Spatial object tracking data:
━━━━━━━━

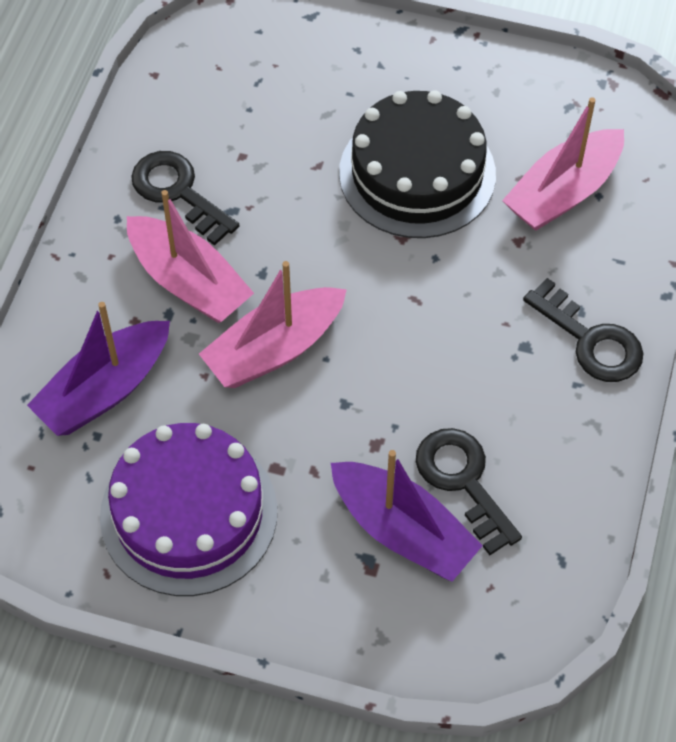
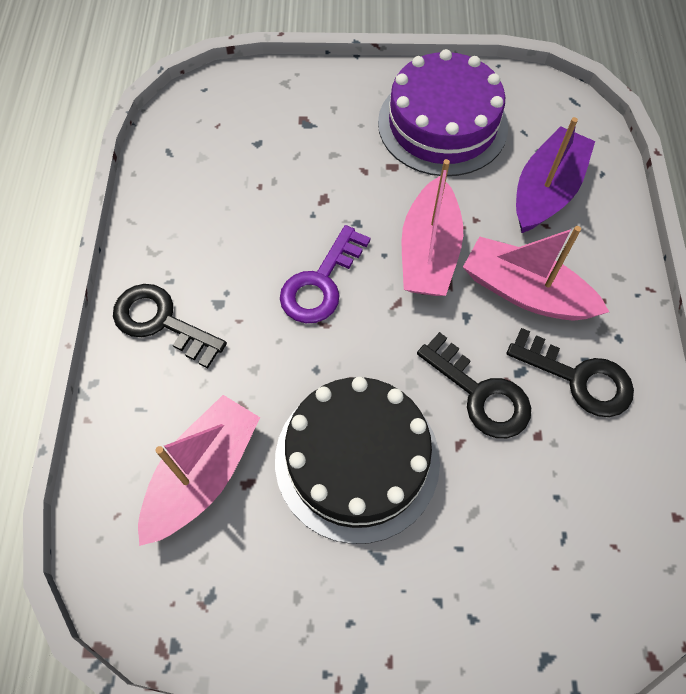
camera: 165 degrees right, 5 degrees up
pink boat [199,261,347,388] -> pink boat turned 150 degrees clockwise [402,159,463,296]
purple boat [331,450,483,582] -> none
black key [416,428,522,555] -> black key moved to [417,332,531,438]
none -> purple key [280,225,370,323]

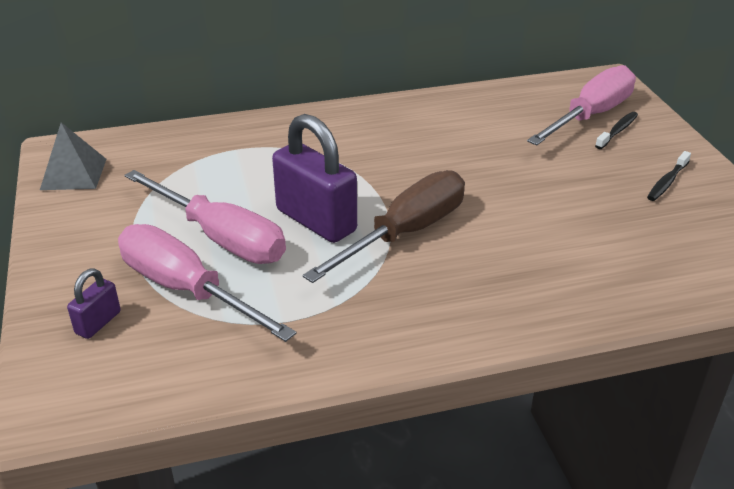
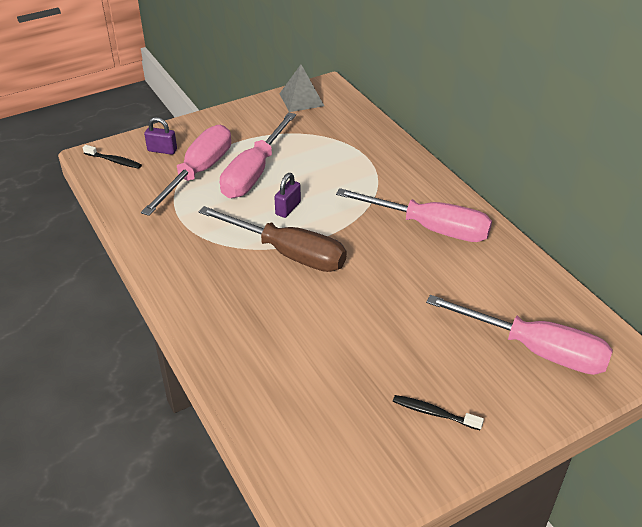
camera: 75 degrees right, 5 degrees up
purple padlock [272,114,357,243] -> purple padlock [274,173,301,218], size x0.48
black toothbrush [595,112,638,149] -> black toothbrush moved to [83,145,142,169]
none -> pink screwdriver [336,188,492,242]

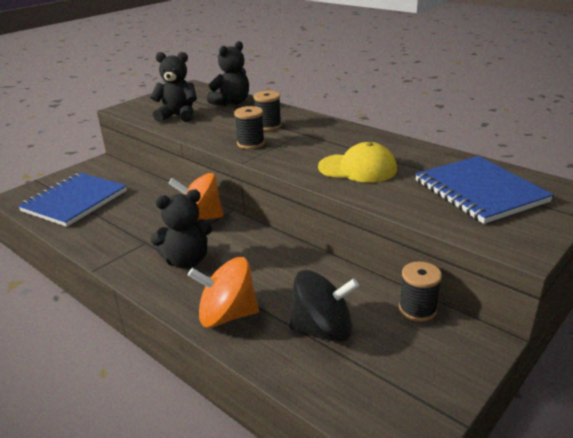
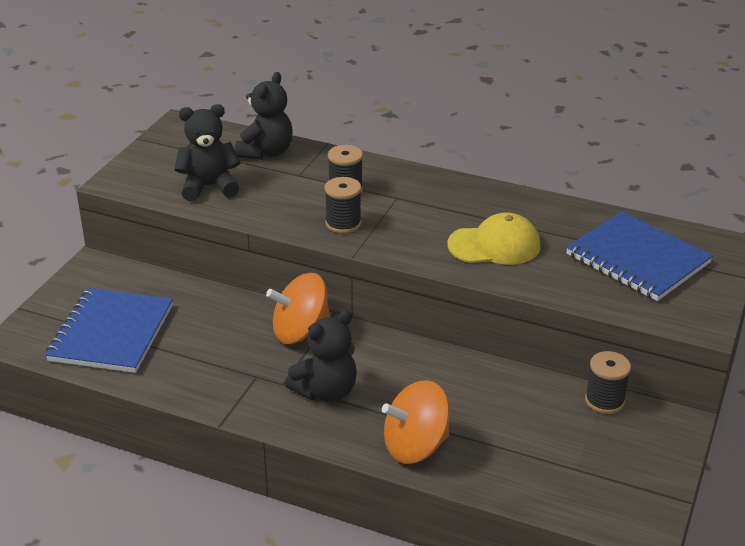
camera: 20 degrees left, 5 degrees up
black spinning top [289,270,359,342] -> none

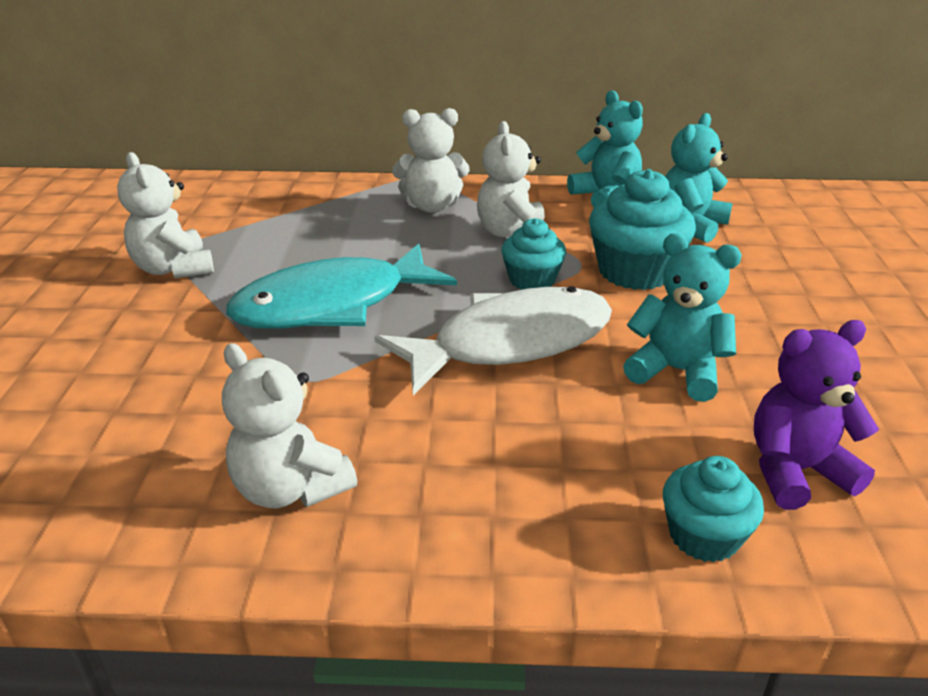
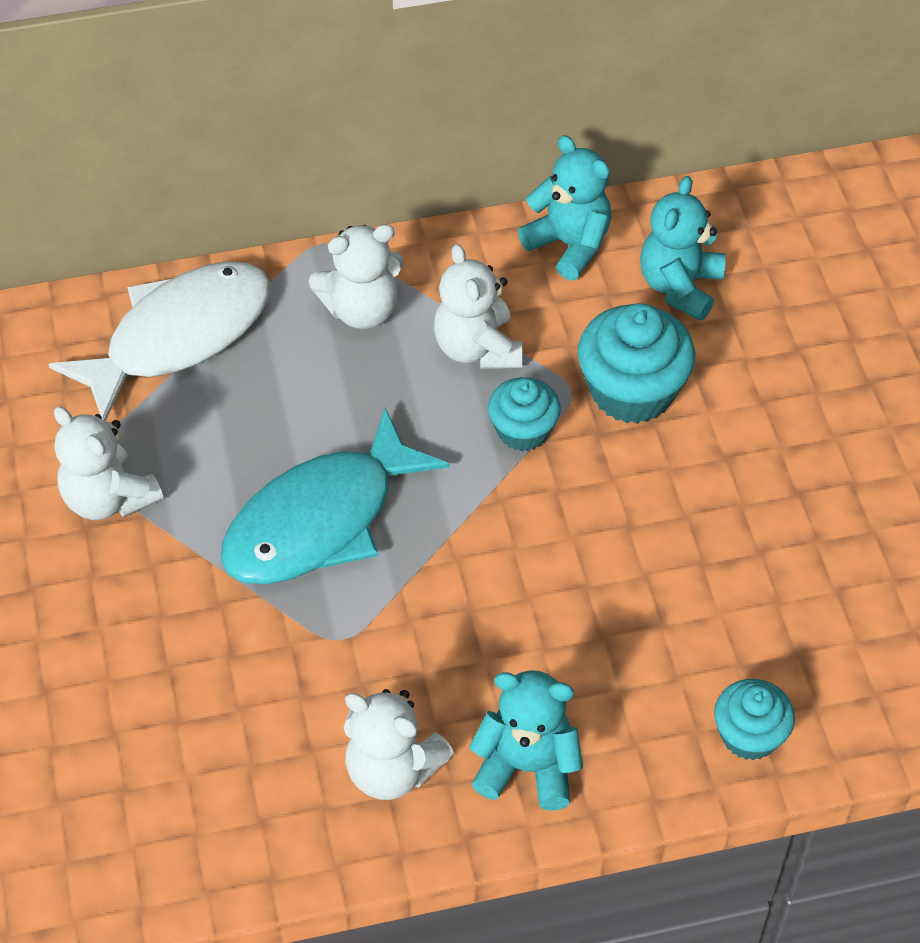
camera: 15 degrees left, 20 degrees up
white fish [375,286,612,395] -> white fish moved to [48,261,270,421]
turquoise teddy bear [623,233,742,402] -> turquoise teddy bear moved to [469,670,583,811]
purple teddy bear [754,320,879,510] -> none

━━━━━━━━

**WHAT YOU ARE ASKED TO DO:** Considering only the data above, return the lines in which "right" occurs.

**EXERCISE ANSWER:**
camera: 165 degrees right, 5 degrees up
camera: 75 degrees right, 5 degrees up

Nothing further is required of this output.